EXERCISE BRIEF: In the entries below, take the lines starting with the line with "Transcribe the sheet music shown above as" and going on through the line with "c'8~ c'8( c'8 r8 |", and write them out again with "Moderato" swapped for "Andante" and nothing else changed.

RECORDS FOR THE TASK:
━━━━

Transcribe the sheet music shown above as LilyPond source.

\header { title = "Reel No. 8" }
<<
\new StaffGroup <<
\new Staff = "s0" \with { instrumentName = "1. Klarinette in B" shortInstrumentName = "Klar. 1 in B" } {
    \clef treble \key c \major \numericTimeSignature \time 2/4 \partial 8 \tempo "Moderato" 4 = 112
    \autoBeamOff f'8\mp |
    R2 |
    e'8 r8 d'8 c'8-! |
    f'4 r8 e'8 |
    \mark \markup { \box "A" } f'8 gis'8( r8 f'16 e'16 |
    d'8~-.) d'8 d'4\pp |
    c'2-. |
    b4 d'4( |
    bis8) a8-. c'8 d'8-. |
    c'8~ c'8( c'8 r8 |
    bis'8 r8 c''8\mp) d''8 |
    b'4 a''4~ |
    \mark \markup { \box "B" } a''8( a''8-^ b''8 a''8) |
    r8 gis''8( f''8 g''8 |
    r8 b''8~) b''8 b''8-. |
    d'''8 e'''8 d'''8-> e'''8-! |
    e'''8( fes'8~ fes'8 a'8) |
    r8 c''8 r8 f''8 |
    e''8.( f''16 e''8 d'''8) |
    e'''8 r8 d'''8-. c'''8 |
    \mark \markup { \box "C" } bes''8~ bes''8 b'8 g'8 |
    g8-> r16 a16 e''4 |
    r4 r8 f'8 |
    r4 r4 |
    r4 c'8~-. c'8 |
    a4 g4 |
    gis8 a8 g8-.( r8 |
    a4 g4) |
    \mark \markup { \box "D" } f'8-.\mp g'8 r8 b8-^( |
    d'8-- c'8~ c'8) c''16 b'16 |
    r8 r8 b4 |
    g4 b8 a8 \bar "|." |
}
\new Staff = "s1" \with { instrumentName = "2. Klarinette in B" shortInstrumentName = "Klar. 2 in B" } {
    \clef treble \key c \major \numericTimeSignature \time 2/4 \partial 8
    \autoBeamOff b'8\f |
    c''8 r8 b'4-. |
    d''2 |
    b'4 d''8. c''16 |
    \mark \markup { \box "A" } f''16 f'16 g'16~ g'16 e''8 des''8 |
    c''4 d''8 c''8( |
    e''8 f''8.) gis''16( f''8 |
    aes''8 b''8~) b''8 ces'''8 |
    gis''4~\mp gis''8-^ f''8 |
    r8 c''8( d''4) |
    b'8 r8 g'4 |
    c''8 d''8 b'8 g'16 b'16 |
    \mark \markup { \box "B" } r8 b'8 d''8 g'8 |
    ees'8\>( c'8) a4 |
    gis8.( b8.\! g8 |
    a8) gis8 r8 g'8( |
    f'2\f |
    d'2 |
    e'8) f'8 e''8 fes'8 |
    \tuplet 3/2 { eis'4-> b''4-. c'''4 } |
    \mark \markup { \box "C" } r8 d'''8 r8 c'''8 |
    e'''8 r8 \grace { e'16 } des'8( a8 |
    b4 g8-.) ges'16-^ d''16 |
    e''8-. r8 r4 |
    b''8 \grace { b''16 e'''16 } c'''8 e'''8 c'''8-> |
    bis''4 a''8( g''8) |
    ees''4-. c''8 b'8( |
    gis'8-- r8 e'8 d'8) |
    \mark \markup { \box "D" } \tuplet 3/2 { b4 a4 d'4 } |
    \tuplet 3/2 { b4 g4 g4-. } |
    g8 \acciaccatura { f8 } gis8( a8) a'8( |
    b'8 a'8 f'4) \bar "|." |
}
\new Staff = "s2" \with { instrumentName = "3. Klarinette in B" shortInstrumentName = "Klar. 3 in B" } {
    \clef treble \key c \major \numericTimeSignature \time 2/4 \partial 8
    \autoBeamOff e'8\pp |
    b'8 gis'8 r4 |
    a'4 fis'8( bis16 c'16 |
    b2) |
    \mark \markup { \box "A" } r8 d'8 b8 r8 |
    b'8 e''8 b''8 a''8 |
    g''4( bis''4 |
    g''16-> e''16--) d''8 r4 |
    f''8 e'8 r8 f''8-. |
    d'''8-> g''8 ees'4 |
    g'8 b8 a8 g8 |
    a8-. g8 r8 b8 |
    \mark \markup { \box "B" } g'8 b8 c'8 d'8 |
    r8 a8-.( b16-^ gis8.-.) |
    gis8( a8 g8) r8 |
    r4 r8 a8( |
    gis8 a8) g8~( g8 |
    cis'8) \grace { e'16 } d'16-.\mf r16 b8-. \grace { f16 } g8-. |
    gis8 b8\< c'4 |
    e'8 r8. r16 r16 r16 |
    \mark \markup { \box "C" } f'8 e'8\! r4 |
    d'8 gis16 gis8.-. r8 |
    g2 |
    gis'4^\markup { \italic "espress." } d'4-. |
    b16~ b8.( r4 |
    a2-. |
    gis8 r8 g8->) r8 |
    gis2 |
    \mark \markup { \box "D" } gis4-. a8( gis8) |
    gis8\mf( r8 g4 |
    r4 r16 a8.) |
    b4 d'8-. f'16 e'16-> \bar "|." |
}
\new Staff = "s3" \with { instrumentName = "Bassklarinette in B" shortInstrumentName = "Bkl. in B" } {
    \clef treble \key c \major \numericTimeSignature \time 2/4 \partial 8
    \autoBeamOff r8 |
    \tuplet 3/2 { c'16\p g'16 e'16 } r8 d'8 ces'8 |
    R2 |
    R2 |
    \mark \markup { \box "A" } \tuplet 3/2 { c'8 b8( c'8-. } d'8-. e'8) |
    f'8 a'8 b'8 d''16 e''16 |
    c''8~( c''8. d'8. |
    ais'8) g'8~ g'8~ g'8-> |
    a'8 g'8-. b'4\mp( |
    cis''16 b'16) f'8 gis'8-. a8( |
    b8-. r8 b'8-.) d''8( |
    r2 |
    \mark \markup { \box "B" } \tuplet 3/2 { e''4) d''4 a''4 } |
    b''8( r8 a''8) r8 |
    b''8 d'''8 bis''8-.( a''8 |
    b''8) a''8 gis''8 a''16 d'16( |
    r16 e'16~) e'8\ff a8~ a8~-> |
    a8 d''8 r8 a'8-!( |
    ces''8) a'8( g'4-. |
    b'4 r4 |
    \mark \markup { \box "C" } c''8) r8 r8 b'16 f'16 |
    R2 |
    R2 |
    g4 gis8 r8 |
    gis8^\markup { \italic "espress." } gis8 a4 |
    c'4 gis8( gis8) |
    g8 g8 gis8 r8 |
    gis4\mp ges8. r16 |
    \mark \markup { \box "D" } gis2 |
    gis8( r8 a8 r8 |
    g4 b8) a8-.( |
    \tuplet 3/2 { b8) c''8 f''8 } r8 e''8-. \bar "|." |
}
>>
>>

━━━━

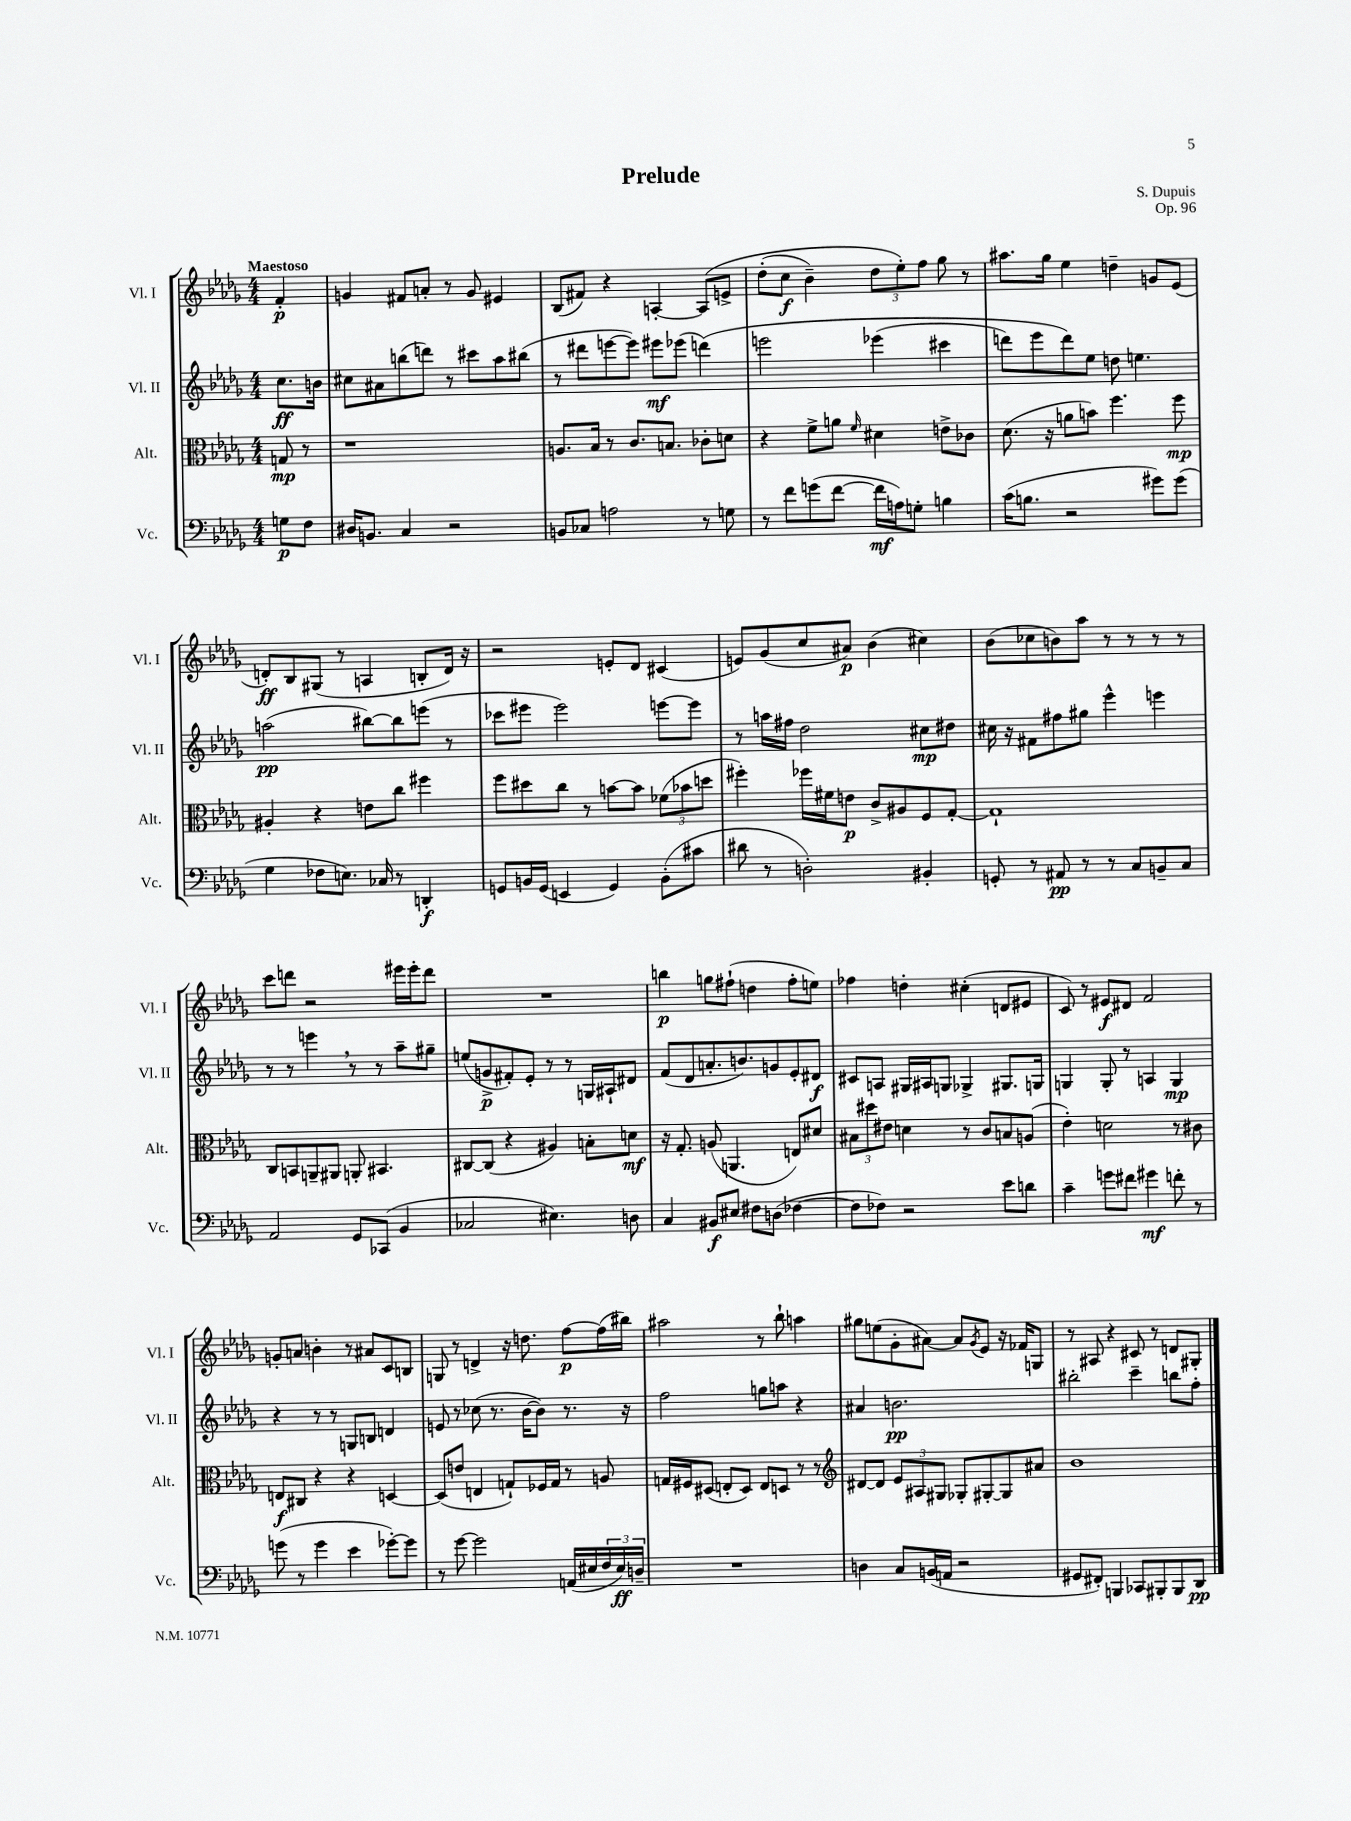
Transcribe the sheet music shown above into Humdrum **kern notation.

━━━━

FINISHED TASK:
Transcribe the sheet music shown above as LilyPond source.

\header { title = "Reel No. 8" }
<<
\new StaffGroup <<
\new Staff = "s0" \with { instrumentName = "1. Klarinette in B" shortInstrumentName = "Klar. 1 in B" } {
    \clef treble \key c \major \numericTimeSignature \time 2/4 \partial 8 \tempo "Andante" 4 = 112
    \autoBeamOff f'8\mp |
    R2 |
    e'8 r8 d'8 c'8-! |
    f'4 r8 e'8 |
    \mark \markup { \box "A" } f'8 gis'8( r8 f'16 e'16 |
    d'8~-.) d'8 d'4\pp |
    c'2-. |
    b4 d'4( |
    bis8) a8-. c'8 d'8-. |
    c'8~ c'8( c'8 r8 |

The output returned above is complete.